Task objective -> Every entry below should be copied exactly, minus the pictures.
------ Records to process
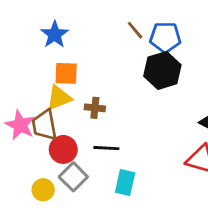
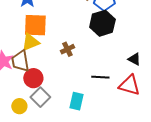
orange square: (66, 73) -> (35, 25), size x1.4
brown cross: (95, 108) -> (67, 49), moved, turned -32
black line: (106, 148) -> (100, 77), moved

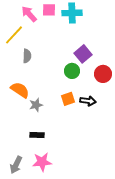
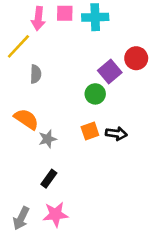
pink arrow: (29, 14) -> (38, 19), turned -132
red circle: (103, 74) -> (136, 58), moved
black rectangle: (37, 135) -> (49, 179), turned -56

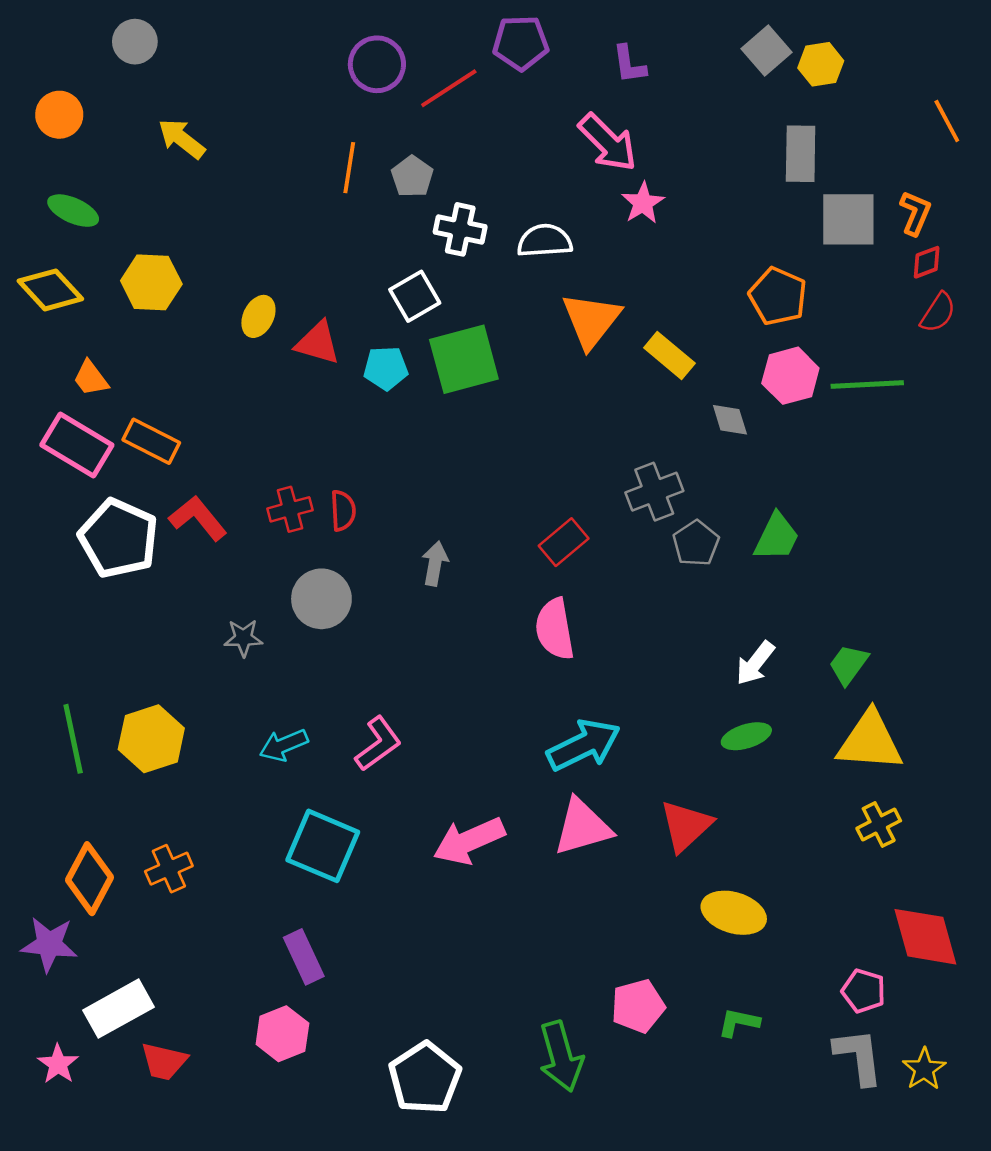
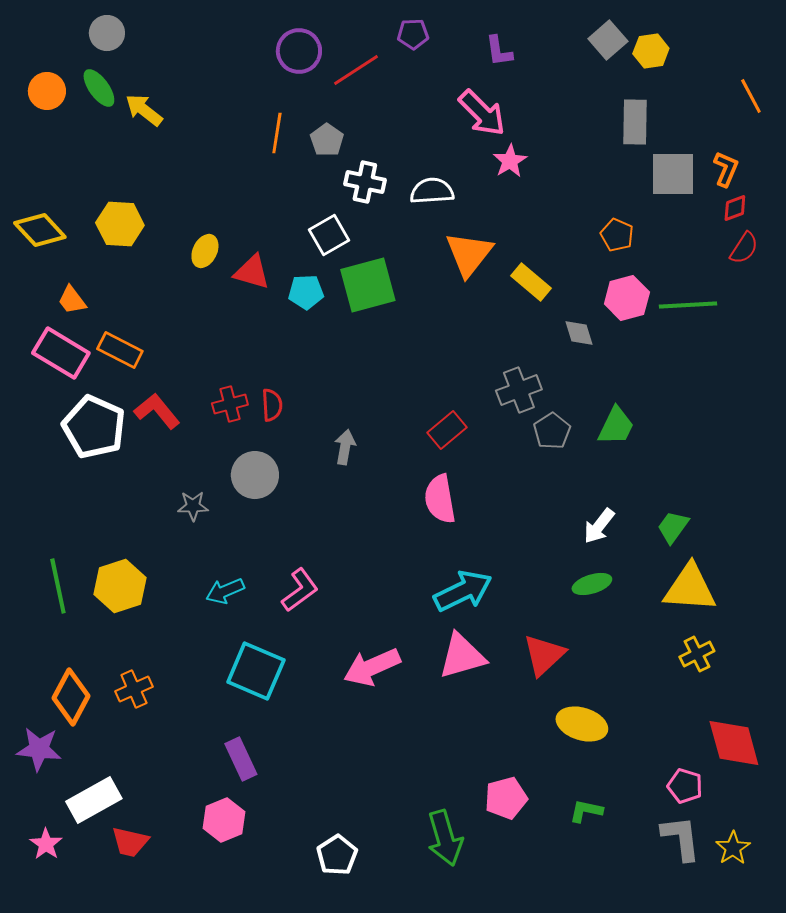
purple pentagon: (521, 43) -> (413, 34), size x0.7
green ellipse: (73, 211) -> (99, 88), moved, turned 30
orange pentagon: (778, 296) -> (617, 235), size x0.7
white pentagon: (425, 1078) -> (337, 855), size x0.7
------------
Task result ->
orange square: (66, 73) -> (35, 25), size x1.4
brown cross: (95, 108) -> (67, 49), moved, turned -32
black line: (106, 148) -> (100, 77), moved

pink arrow: (29, 14) -> (38, 19), turned -132
red circle: (103, 74) -> (136, 58), moved
black rectangle: (37, 135) -> (49, 179), turned -56

purple pentagon: (521, 43) -> (413, 34), size x0.7
green ellipse: (73, 211) -> (99, 88), moved, turned 30
orange pentagon: (778, 296) -> (617, 235), size x0.7
white pentagon: (425, 1078) -> (337, 855), size x0.7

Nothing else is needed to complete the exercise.